Scene edit records:
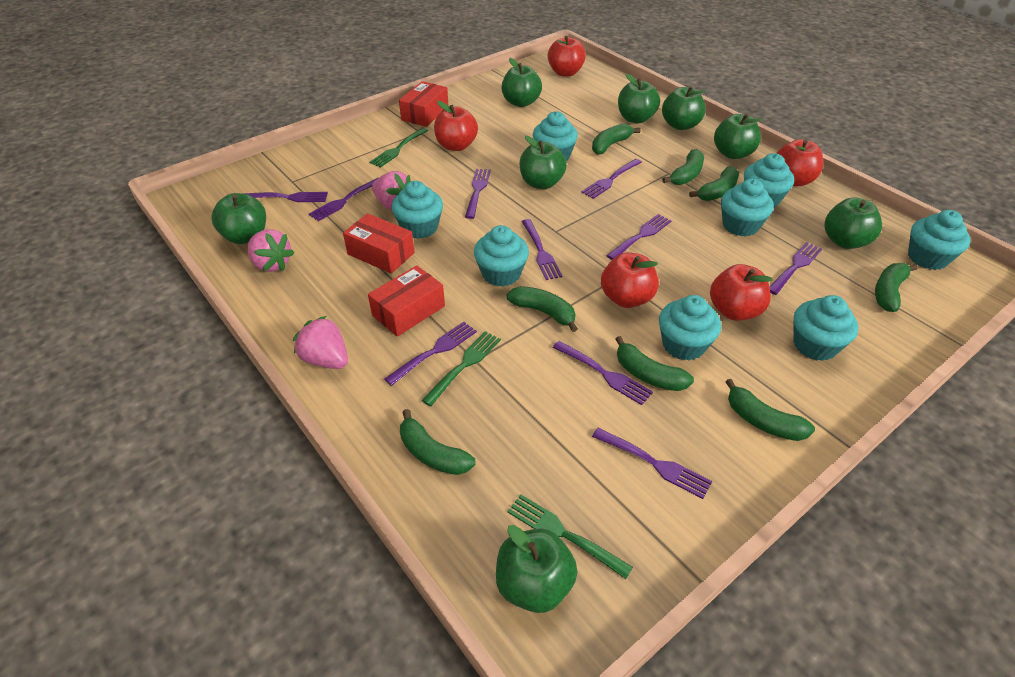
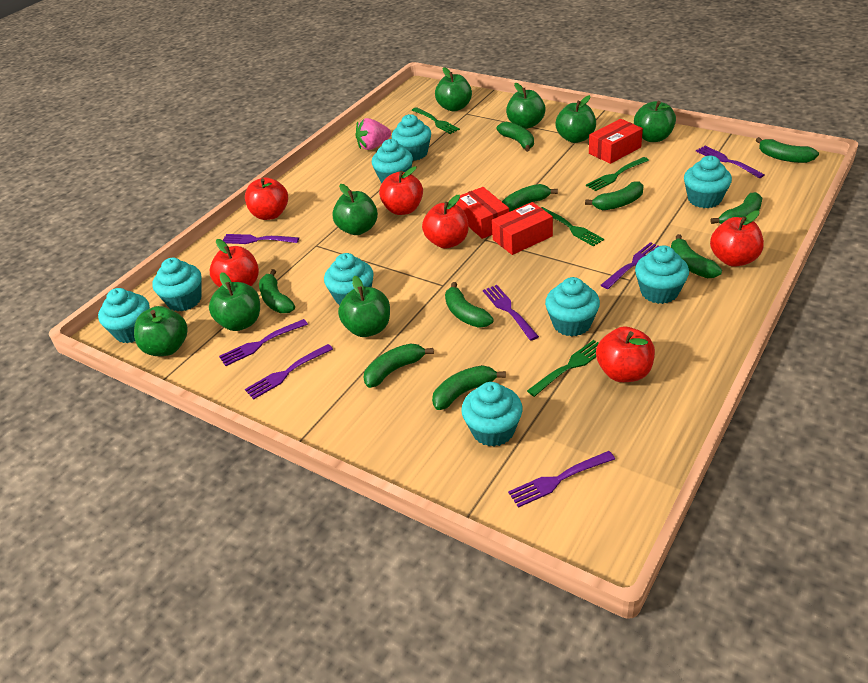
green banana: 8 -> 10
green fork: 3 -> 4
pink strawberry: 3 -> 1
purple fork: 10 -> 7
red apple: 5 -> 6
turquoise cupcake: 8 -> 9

■ **BRIEF**: A faithful copy of all the records is required, with the pictures left out.

■ **SOLUTION**:
green banana: 8 -> 10
green fork: 3 -> 4
pink strawberry: 3 -> 1
purple fork: 10 -> 7
red apple: 5 -> 6
turquoise cupcake: 8 -> 9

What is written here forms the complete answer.